Keep to one stretch of the data below, the lines from the one with "lime brick D6:D7" up to and including the one with "cyan tile F8:F9", and return that stretch exactly.
#### Listed records ####
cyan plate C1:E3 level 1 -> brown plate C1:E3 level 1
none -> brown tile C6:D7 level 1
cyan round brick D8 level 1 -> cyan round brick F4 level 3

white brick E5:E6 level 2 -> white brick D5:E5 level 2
####
#### Listed records ####
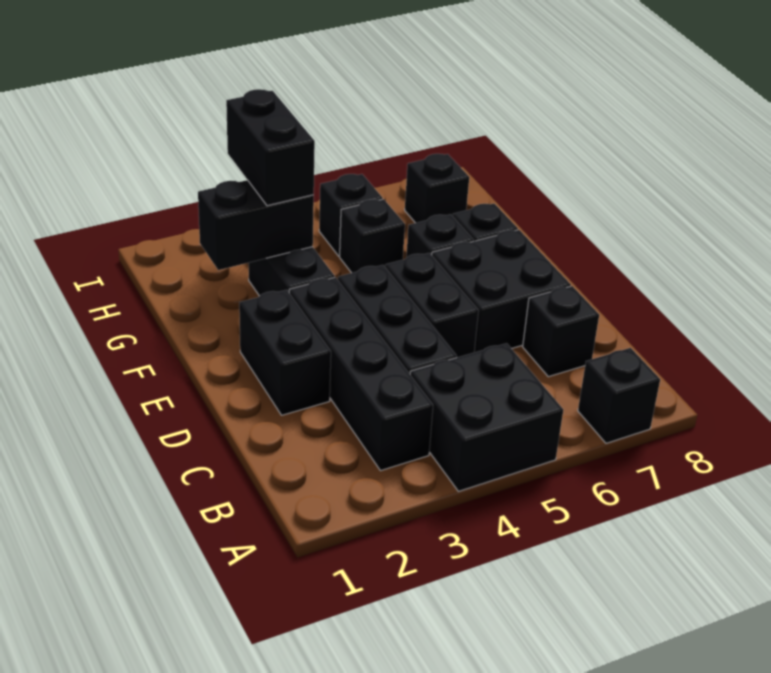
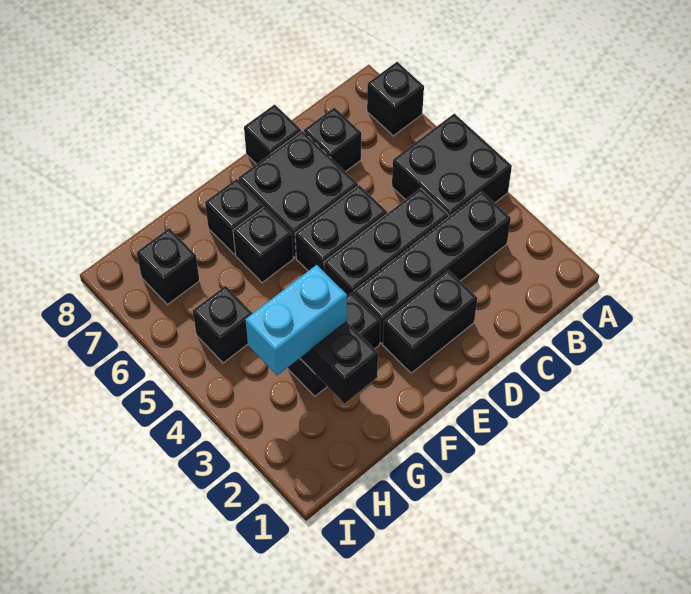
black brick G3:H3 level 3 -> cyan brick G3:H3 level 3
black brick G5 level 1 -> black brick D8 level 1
####
#### Listed records ####
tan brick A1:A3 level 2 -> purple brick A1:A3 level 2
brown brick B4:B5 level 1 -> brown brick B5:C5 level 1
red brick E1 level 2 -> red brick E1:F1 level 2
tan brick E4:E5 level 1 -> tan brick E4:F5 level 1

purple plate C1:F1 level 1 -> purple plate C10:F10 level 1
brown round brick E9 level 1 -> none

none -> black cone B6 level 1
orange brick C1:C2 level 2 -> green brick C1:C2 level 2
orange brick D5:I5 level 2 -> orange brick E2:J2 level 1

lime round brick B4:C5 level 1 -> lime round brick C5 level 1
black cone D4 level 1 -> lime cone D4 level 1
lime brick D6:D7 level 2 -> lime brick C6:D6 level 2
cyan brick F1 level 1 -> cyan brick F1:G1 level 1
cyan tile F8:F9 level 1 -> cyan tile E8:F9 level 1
####
▶ Exercise solution:
lime brick D6:D7 level 2 -> lime brick C6:D6 level 2
cyan brick F1 level 1 -> cyan brick F1:G1 level 1
cyan tile F8:F9 level 1 -> cyan tile E8:F9 level 1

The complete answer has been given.